= SOURCE DATA =
● ● ● ● ● ● ●

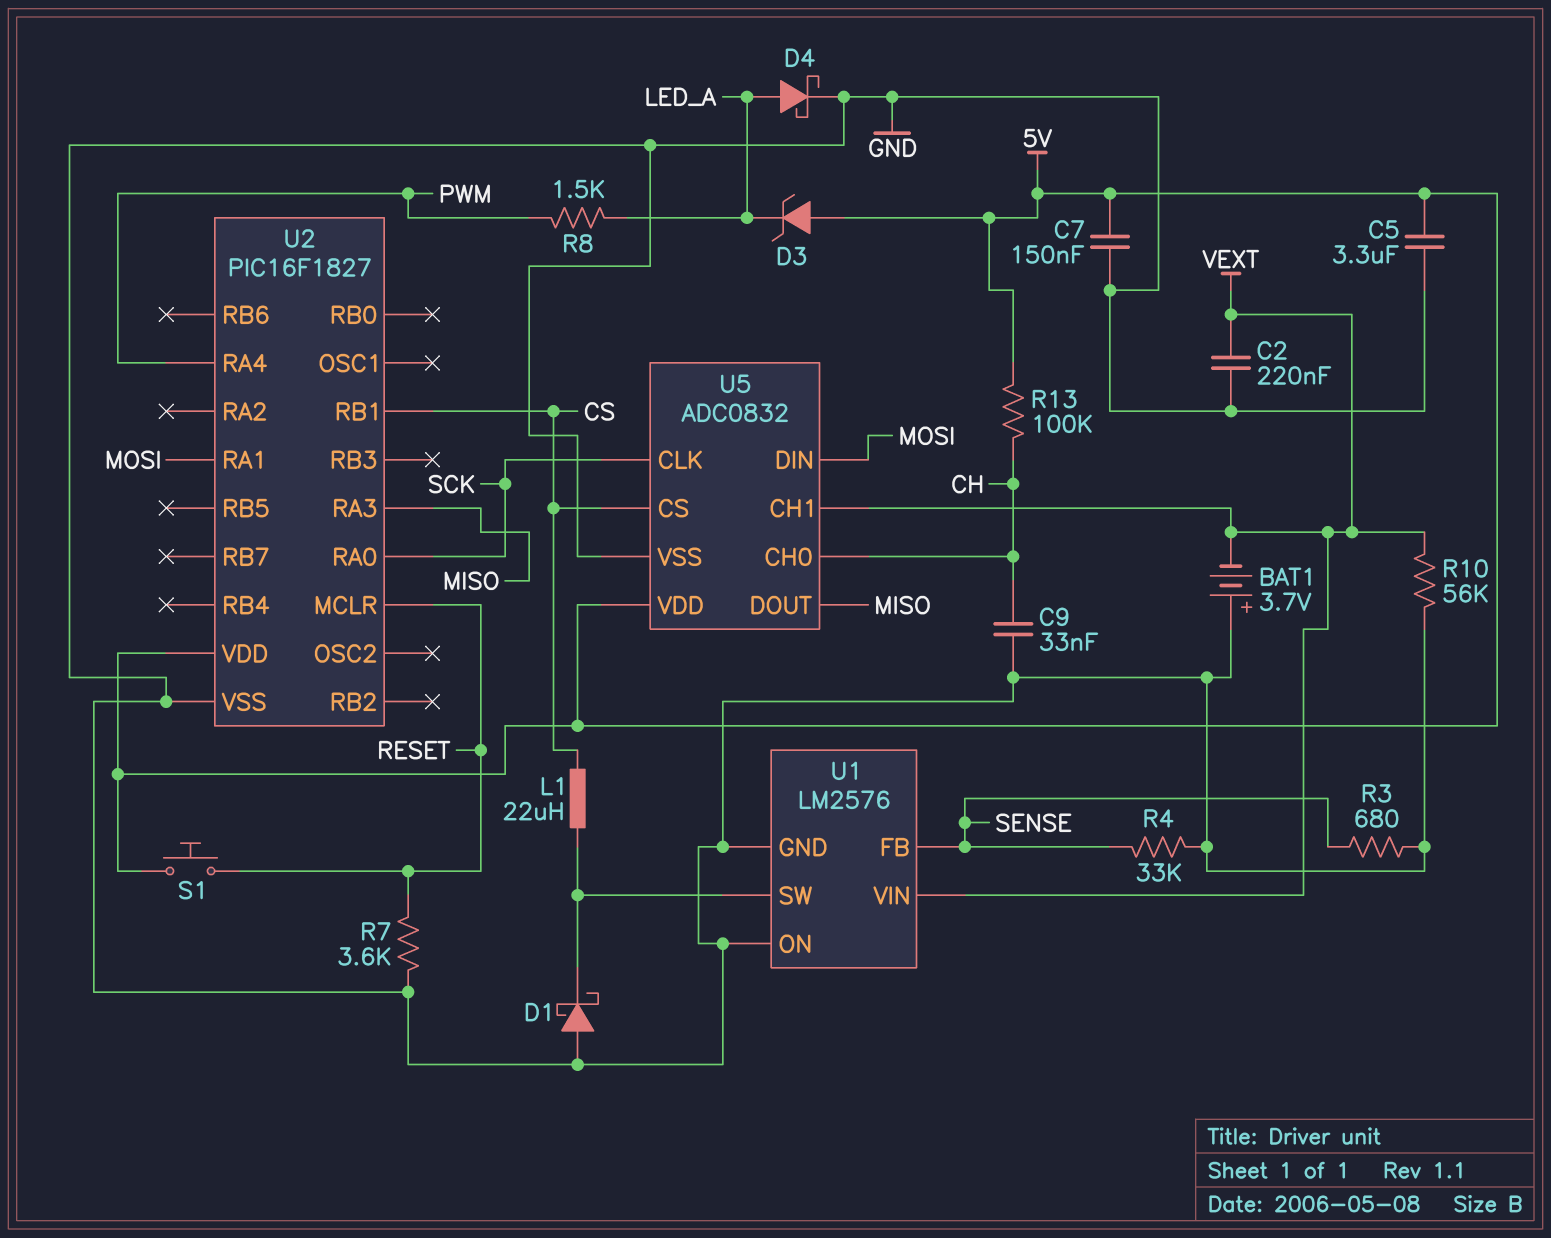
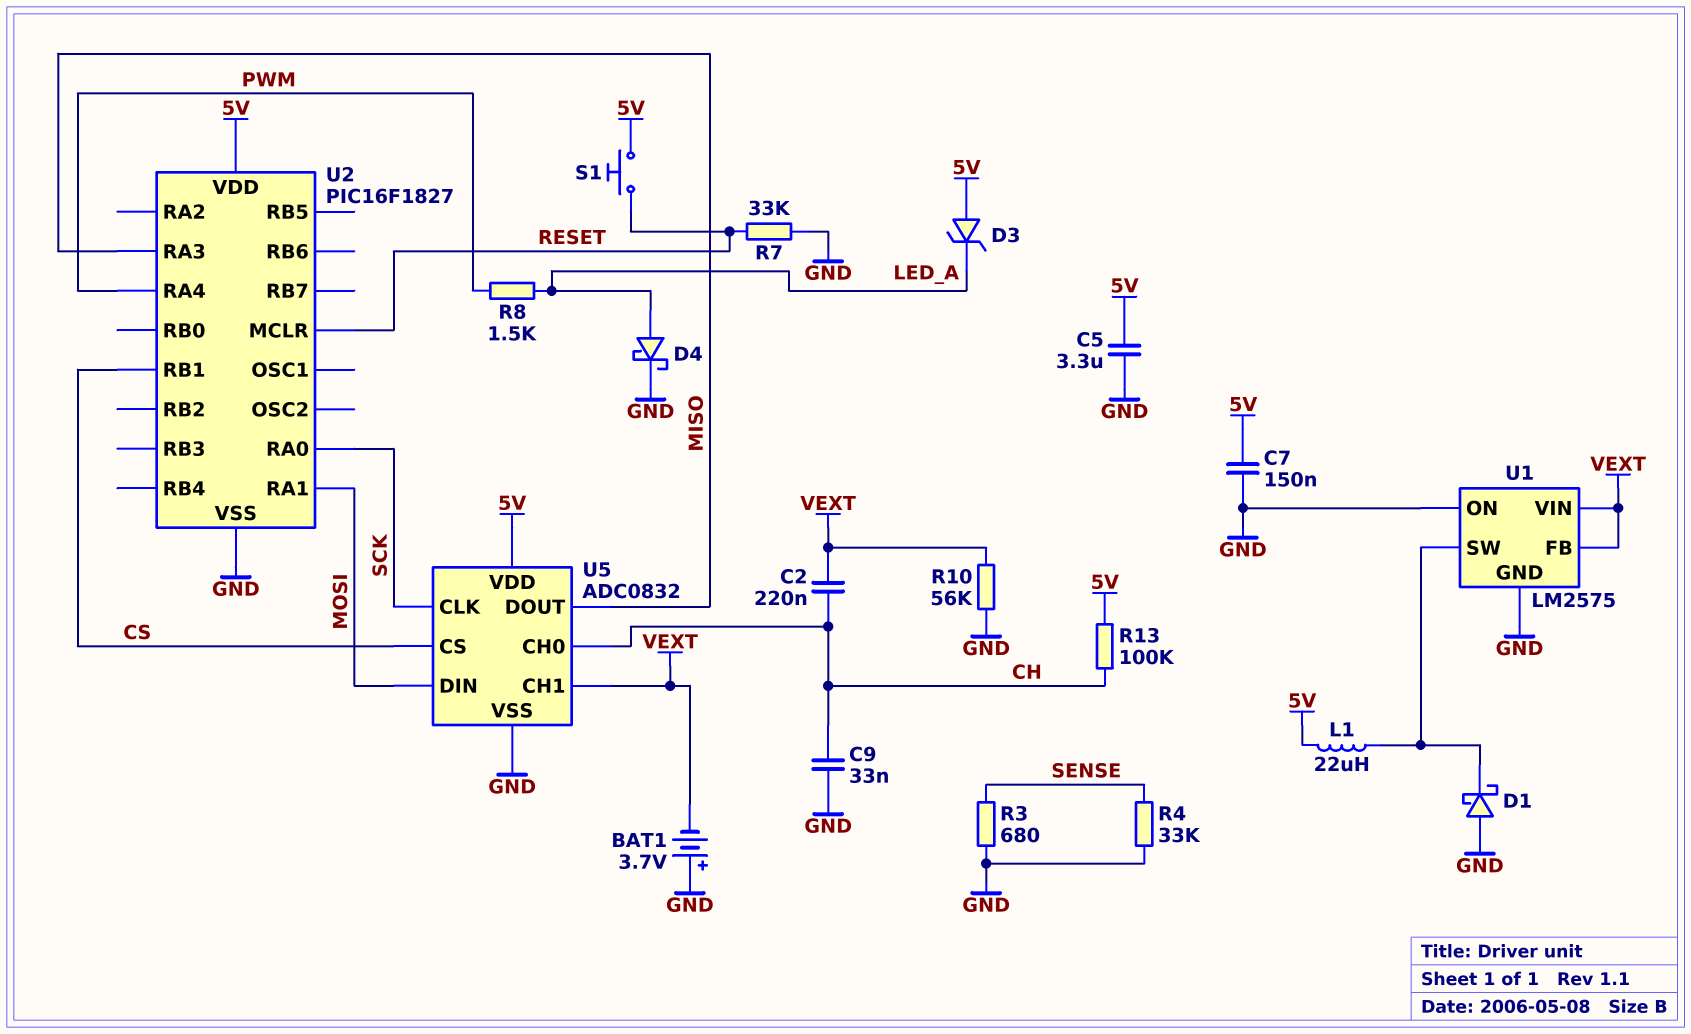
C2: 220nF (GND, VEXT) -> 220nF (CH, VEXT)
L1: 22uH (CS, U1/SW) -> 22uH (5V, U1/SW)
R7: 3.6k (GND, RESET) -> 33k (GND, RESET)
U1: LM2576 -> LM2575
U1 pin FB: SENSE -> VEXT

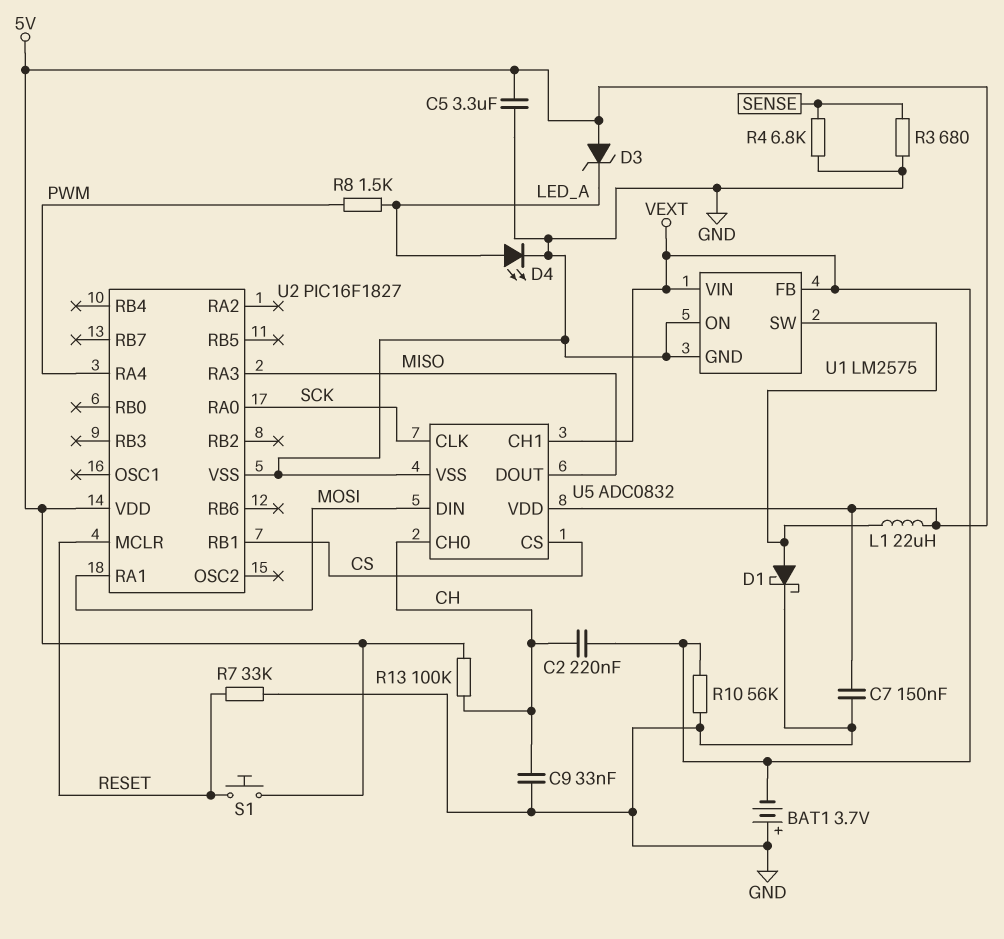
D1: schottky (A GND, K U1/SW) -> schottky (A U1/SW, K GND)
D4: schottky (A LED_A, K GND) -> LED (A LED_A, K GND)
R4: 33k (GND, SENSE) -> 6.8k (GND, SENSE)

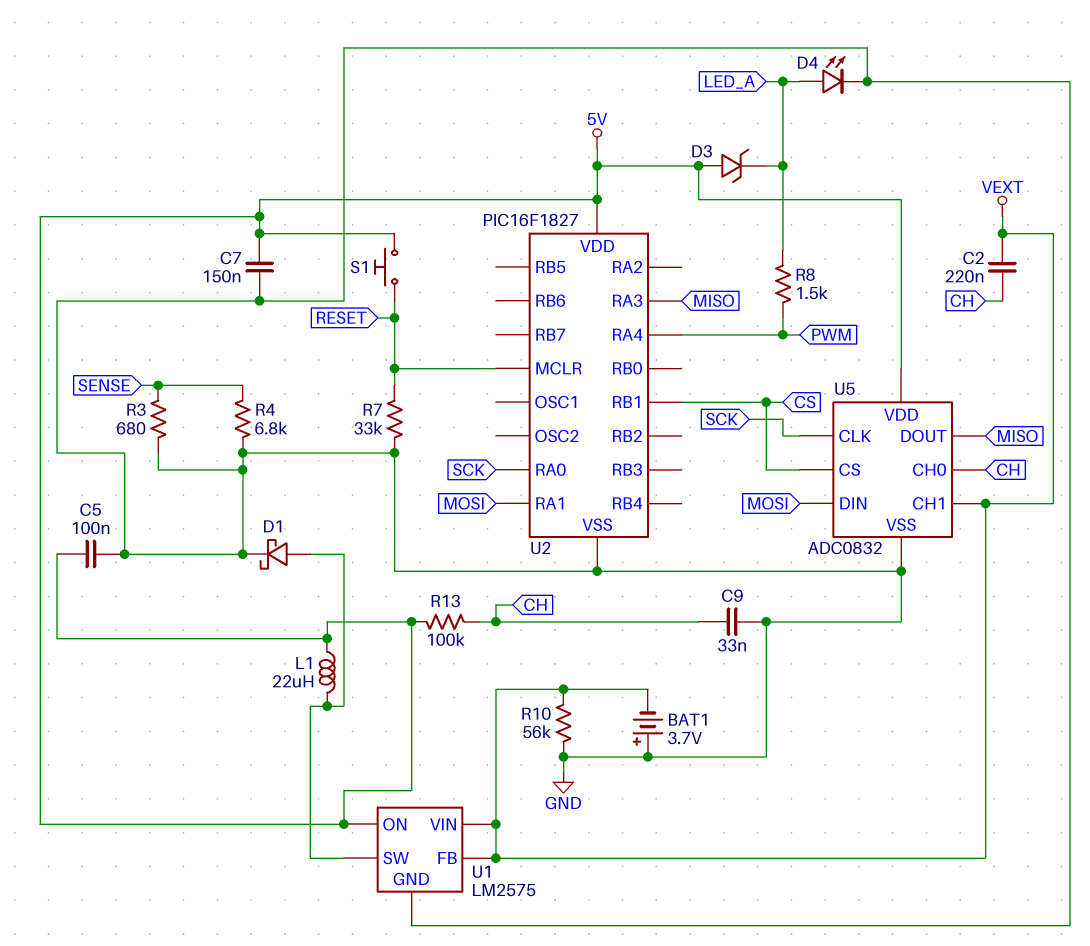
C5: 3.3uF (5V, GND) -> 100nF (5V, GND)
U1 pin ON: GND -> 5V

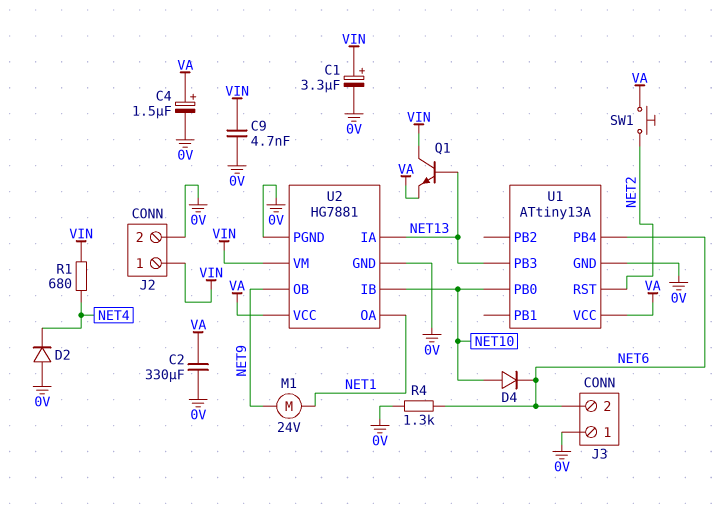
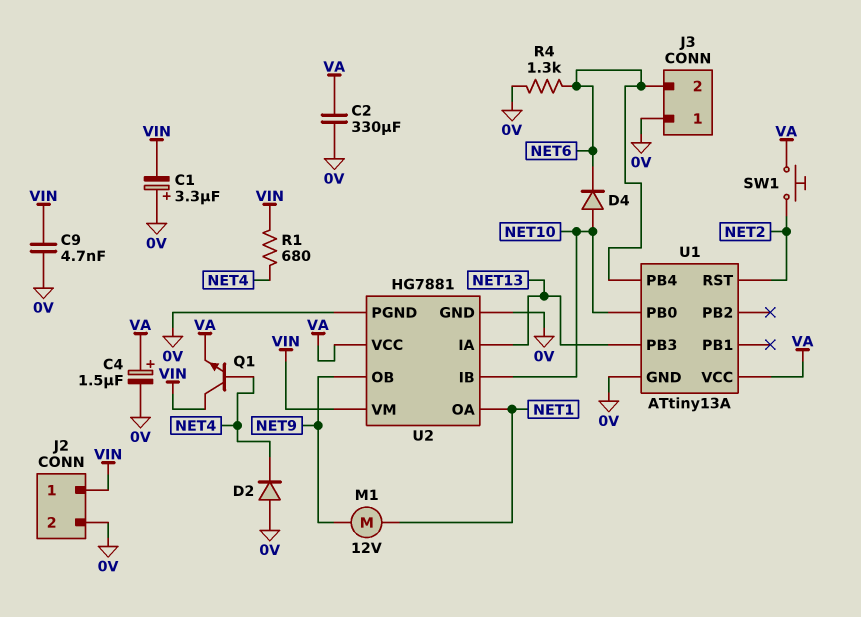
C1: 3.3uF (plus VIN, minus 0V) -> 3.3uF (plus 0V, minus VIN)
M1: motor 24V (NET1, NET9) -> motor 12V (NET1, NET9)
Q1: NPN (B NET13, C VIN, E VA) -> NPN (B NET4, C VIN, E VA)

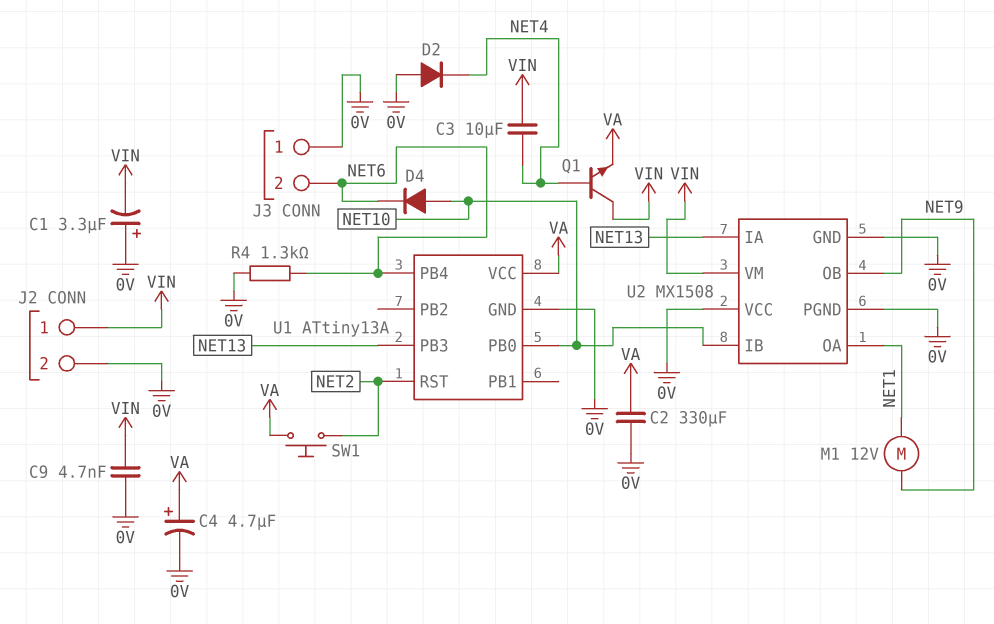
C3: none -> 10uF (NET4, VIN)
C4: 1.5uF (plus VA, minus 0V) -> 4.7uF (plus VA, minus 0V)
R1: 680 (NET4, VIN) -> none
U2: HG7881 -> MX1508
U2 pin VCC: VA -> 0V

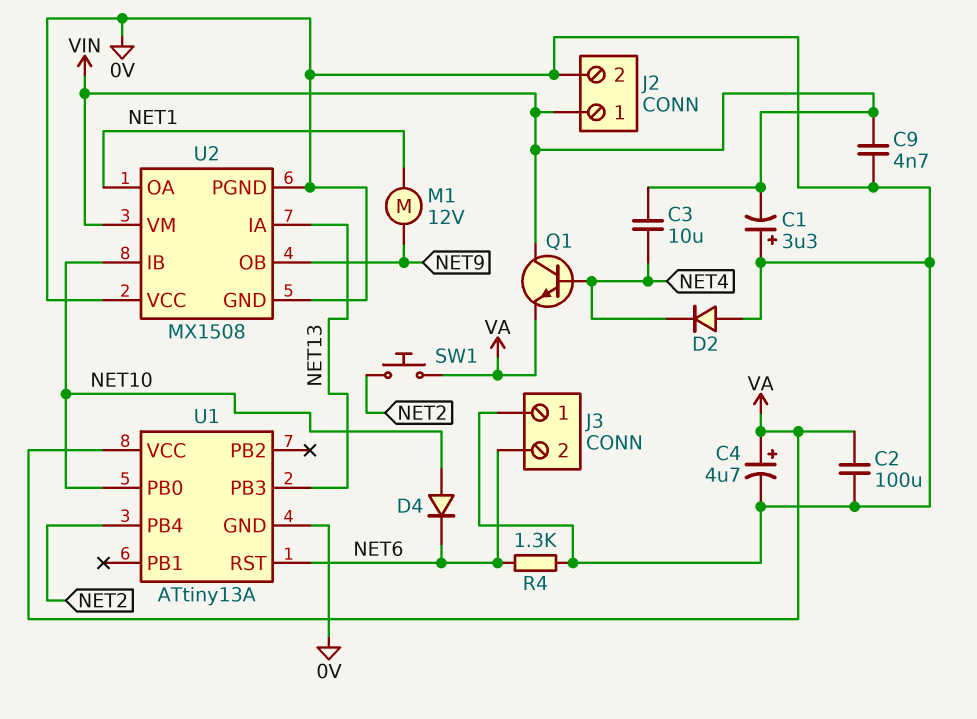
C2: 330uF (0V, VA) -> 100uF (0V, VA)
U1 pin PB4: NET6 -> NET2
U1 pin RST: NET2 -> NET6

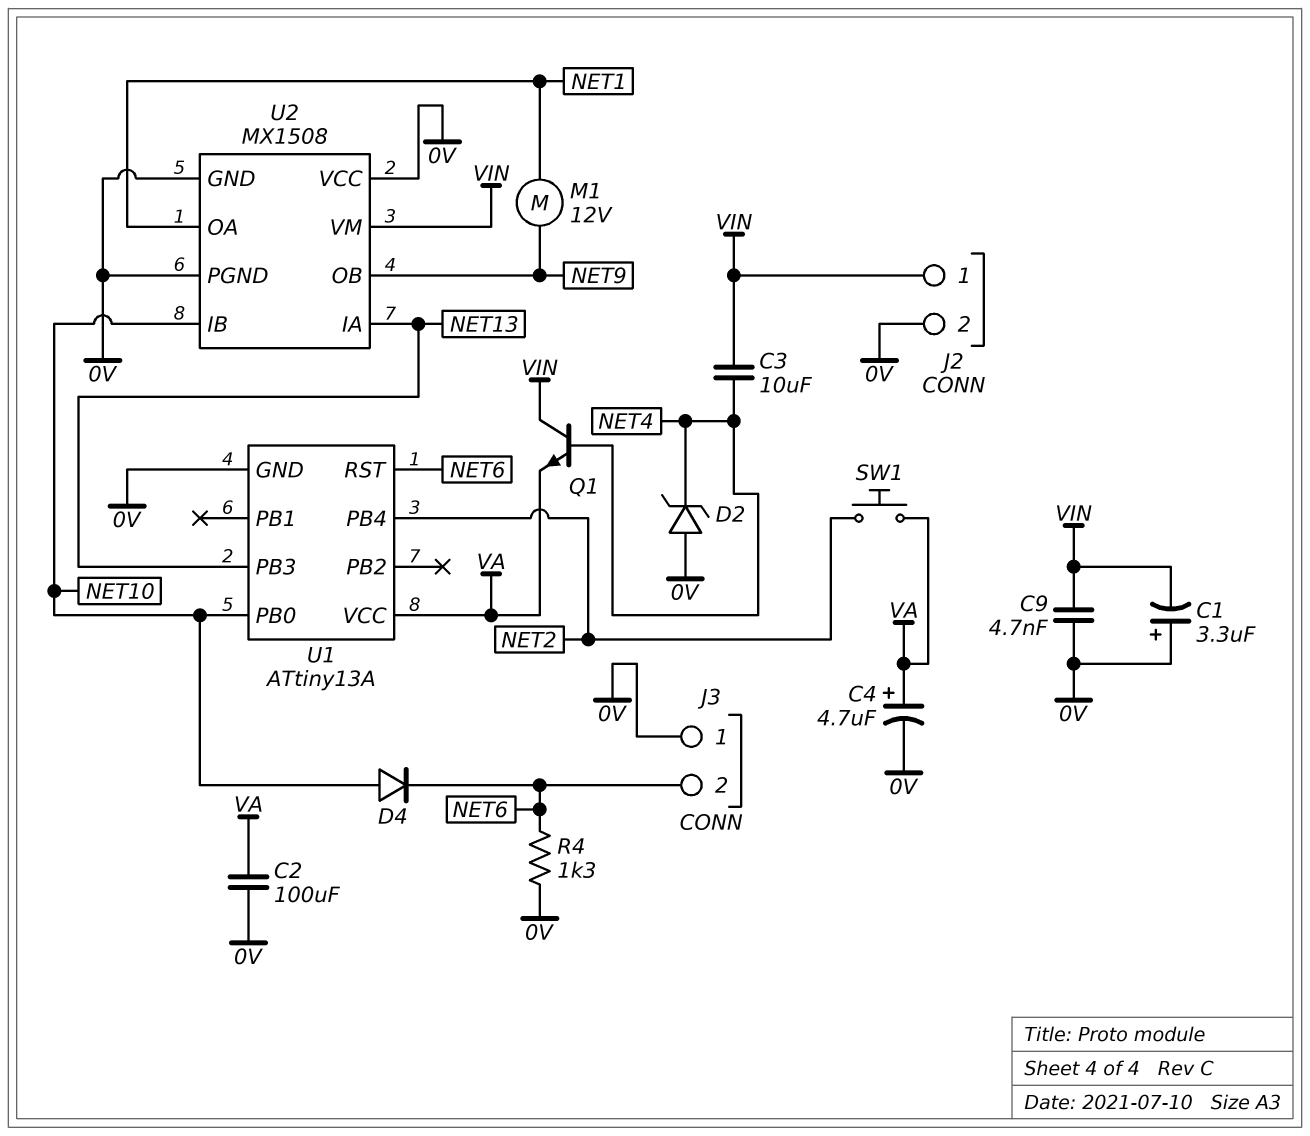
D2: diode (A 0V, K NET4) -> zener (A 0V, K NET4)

● ● ● ● ● ● ●

Exactly the lines running from the one with "R7: 3.6k (GND, RESET) -> 33k (GND, RESET)" through the end of the listing above must be output, both ends included. No pictures belong in the output.

= SOLUTION FOR THIS EXERCISE =
R7: 3.6k (GND, RESET) -> 33k (GND, RESET)
U1: LM2576 -> LM2575
U1 pin FB: SENSE -> VEXT

D1: schottky (A GND, K U1/SW) -> schottky (A U1/SW, K GND)
D4: schottky (A LED_A, K GND) -> LED (A LED_A, K GND)
R4: 33k (GND, SENSE) -> 6.8k (GND, SENSE)

C5: 3.3uF (5V, GND) -> 100nF (5V, GND)
U1 pin ON: GND -> 5V

C1: 3.3uF (plus VIN, minus 0V) -> 3.3uF (plus 0V, minus VIN)
M1: motor 24V (NET1, NET9) -> motor 12V (NET1, NET9)
Q1: NPN (B NET13, C VIN, E VA) -> NPN (B NET4, C VIN, E VA)

C3: none -> 10uF (NET4, VIN)
C4: 1.5uF (plus VA, minus 0V) -> 4.7uF (plus VA, minus 0V)
R1: 680 (NET4, VIN) -> none
U2: HG7881 -> MX1508
U2 pin VCC: VA -> 0V

C2: 330uF (0V, VA) -> 100uF (0V, VA)
U1 pin PB4: NET6 -> NET2
U1 pin RST: NET2 -> NET6

D2: diode (A 0V, K NET4) -> zener (A 0V, K NET4)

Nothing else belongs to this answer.